++++ Available records

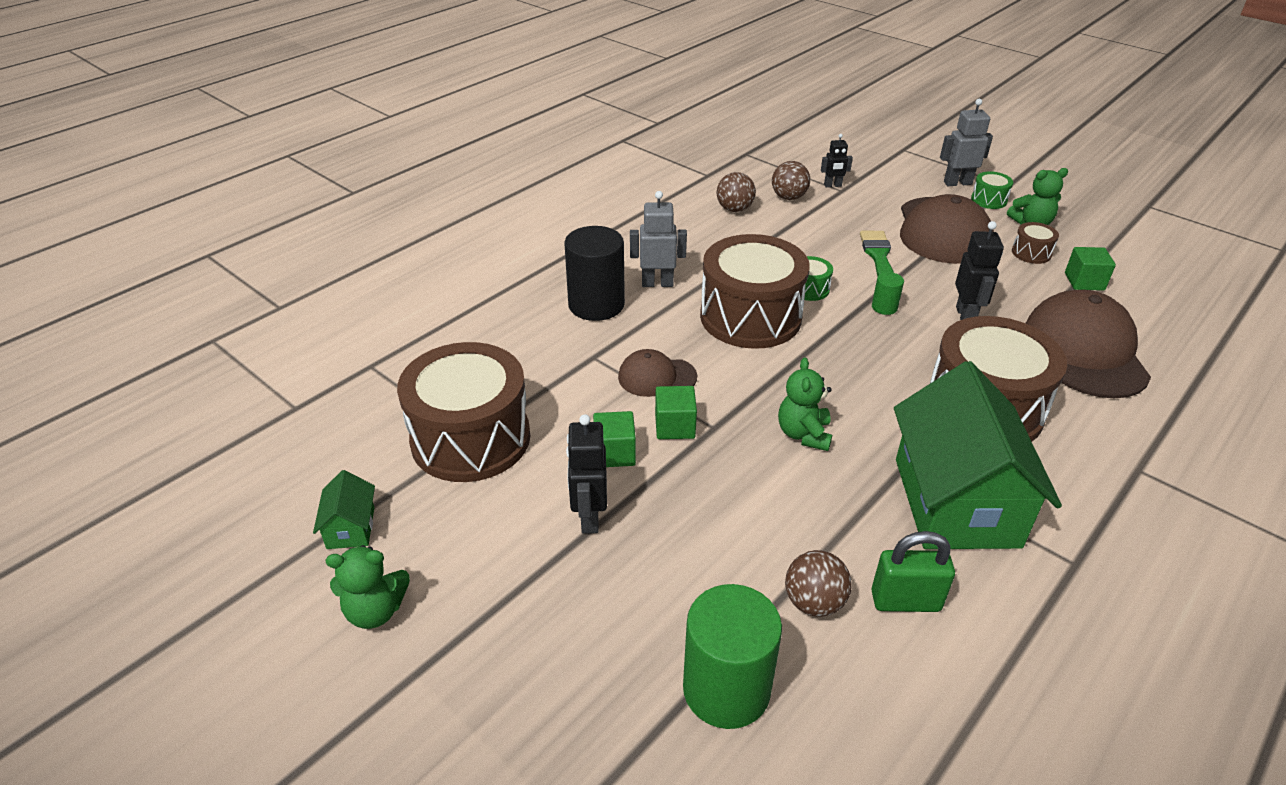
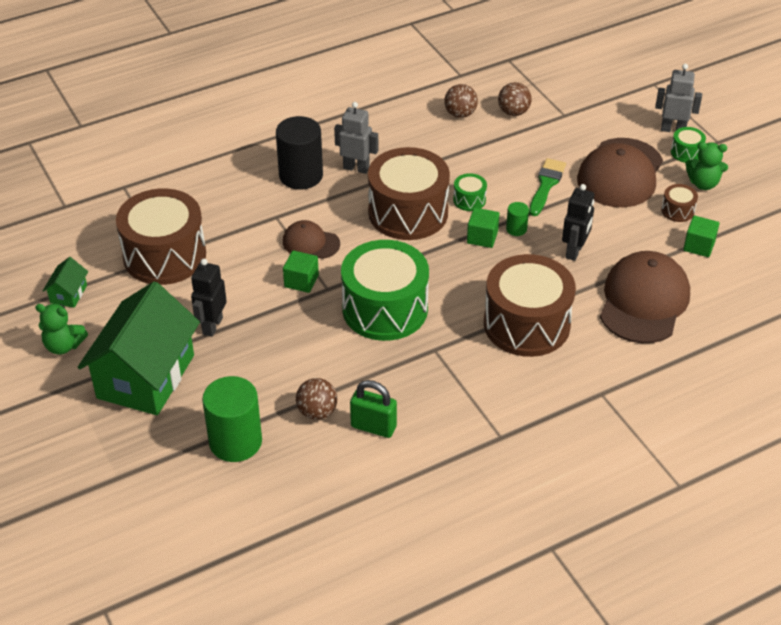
camera: 20 degrees right, 5 degrees up
(614, 453) = (251, 289): green cube -> green cube (482, 237)
(804, 434) = (385, 309): green teddy bear -> green drum
(832, 185) = (560, 108): black robot -> none
(956, 502) = (453, 379): green house -> green house (146, 376)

++++++++

Required action >>
Pull every line containing the string "green" out of the data above and copy it.

Answer to this task >>
(614, 453) = (251, 289): green cube -> green cube (482, 237)
(804, 434) = (385, 309): green teddy bear -> green drum
(956, 502) = (453, 379): green house -> green house (146, 376)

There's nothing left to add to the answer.